■ **THE TASK**
Where does "first" appear in the data? Return each line that holds it.

(Collected data entries)
Start of Block

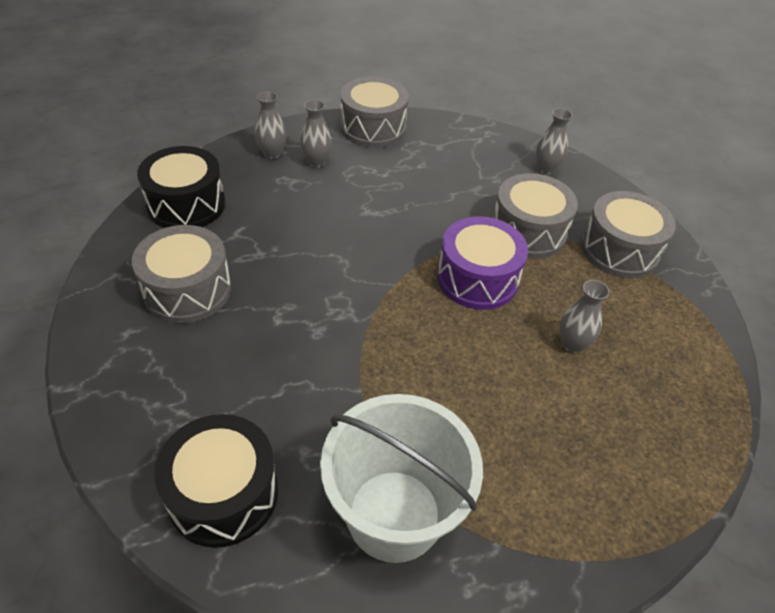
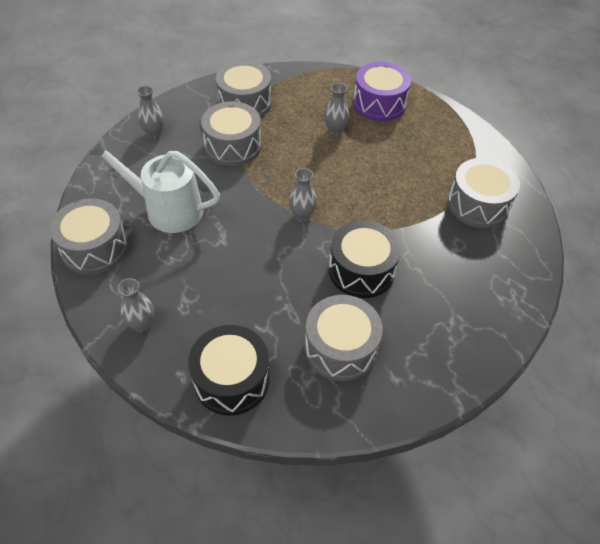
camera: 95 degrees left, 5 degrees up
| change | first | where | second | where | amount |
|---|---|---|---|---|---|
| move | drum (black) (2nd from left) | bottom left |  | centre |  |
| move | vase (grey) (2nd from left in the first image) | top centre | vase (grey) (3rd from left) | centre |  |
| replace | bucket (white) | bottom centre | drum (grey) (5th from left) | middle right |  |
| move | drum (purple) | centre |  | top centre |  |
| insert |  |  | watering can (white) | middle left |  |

End of Block

■ **SOLUTION BELOW**
| change | first | where | second | where | amount |
| move | vase (grey) (2nd from left in the first image) | top centre | vase (grey) (3rd from left) | centre |  |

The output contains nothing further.